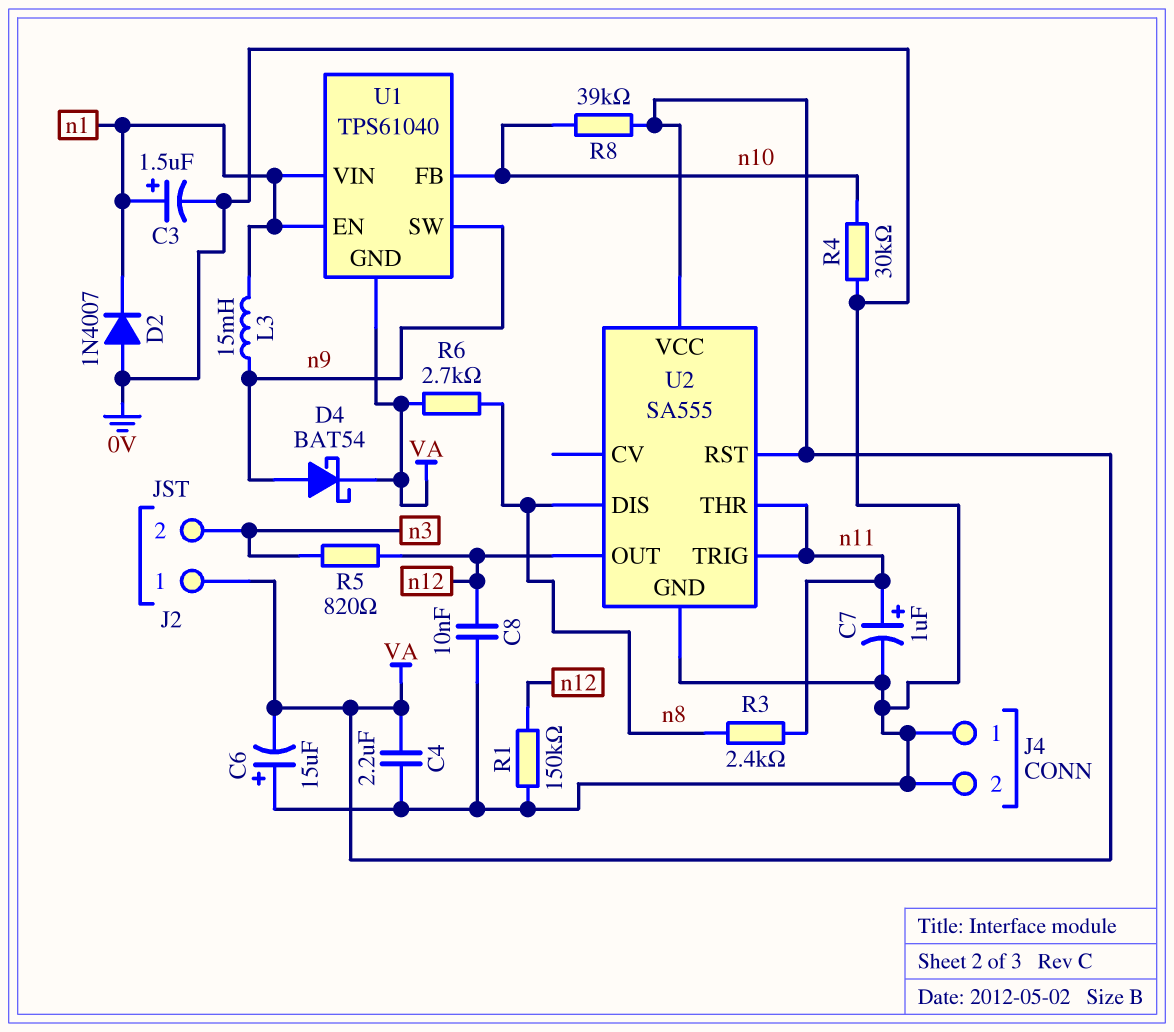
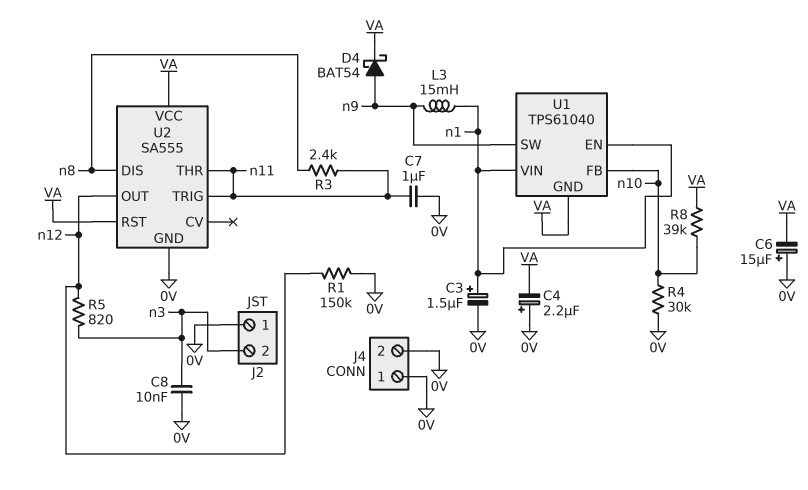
C4: 2.2uF (0V, VA) -> 2.2uF (plus 0V, minus VA)
C7: 1uF (plus n11, minus 0V) -> 1uF (0V, n11)
C8: 10nF (0V, n12) -> 10nF (0V, n3)
D2: diode 1N4007 (A 0V, K n1) -> none
J2 pin 1: VA -> 0V
R6: 2.7k (VA, n8) -> none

= = = = = = =

• _About this task_
What is the number of lines in the records that include "plus"? Answer with that number alone.

• _Answer box_
2